Problem statement: Repeat all entries word for word; skip images.

(Before-and-after scene images)

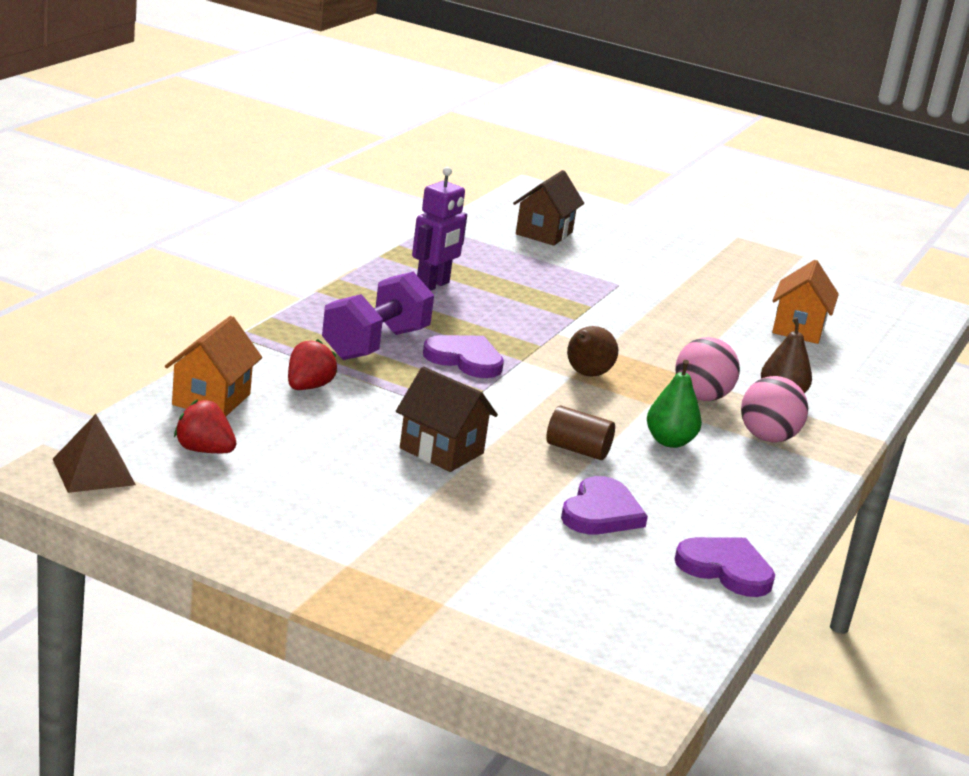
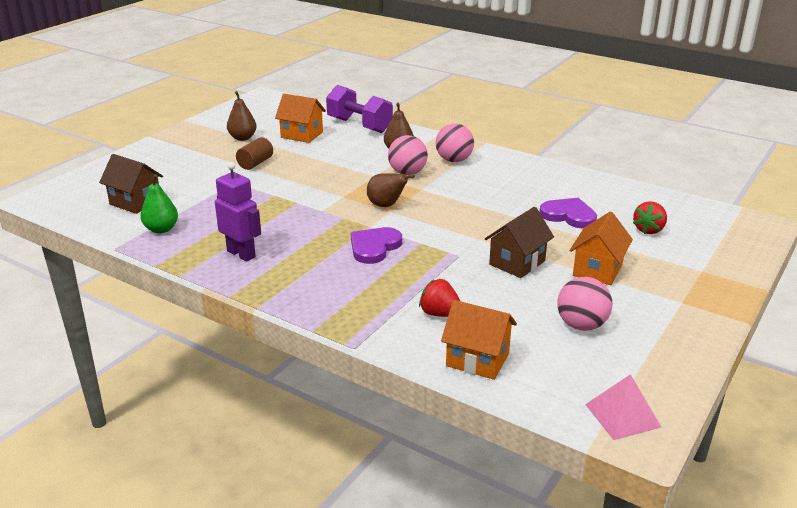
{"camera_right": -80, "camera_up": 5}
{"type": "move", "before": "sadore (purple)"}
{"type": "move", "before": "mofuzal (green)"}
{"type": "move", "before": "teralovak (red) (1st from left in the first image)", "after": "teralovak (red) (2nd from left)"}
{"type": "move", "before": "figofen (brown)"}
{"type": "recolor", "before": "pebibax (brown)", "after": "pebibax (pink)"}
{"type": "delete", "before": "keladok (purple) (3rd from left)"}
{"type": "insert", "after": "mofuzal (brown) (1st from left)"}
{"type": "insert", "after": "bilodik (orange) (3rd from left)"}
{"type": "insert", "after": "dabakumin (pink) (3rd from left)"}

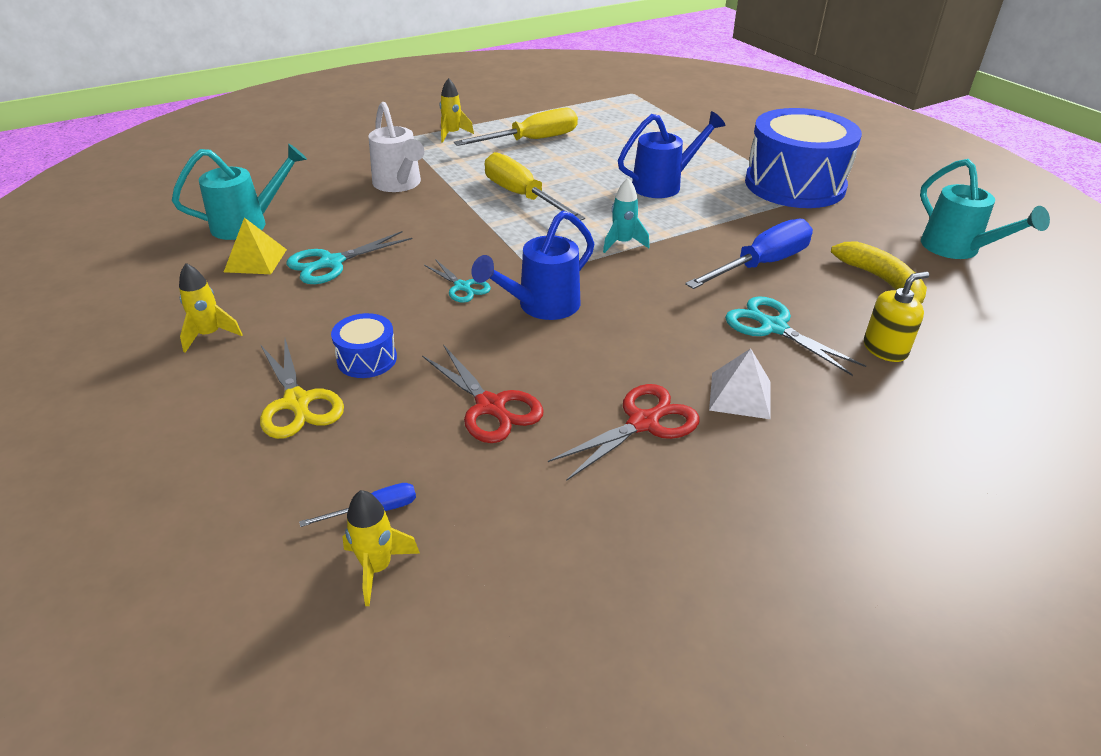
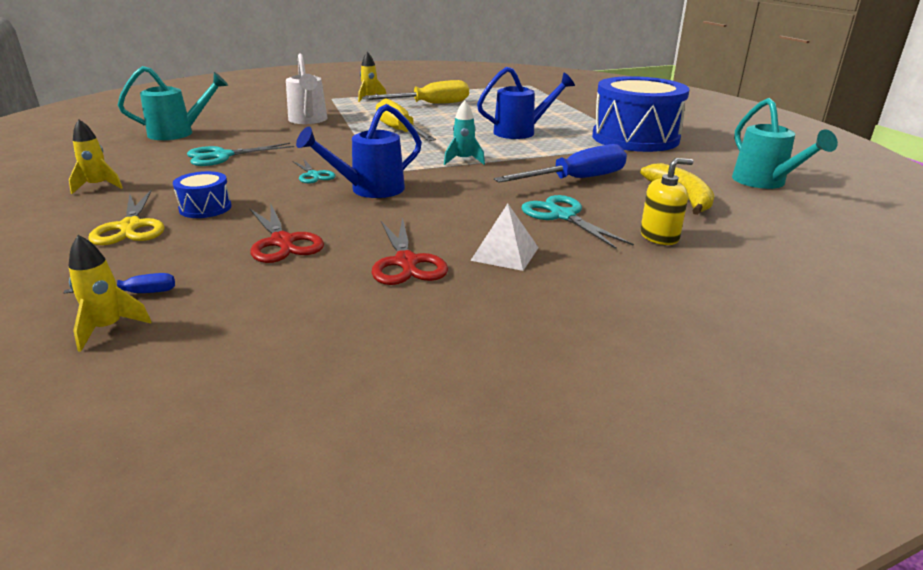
{"camera_right": 10, "camera_up": -10}
{"type": "delete", "before": "pebibax (yellow)"}
{"type": "rotate", "before": "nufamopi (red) (2nd from left)", "turn": 105}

Written answer:
{"camera_right": -80, "camera_up": 5}
{"type": "move", "before": "sadore (purple)"}
{"type": "move", "before": "mofuzal (green)"}
{"type": "move", "before": "teralovak (red) (1st from left in the first image)", "after": "teralovak (red) (2nd from left)"}
{"type": "move", "before": "figofen (brown)"}
{"type": "recolor", "before": "pebibax (brown)", "after": "pebibax (pink)"}
{"type": "delete", "before": "keladok (purple) (3rd from left)"}
{"type": "insert", "after": "mofuzal (brown) (1st from left)"}
{"type": "insert", "after": "bilodik (orange) (3rd from left)"}
{"type": "insert", "after": "dabakumin (pink) (3rd from left)"}

{"camera_right": 10, "camera_up": -10}
{"type": "delete", "before": "pebibax (yellow)"}
{"type": "rotate", "before": "nufamopi (red) (2nd from left)", "turn": 105}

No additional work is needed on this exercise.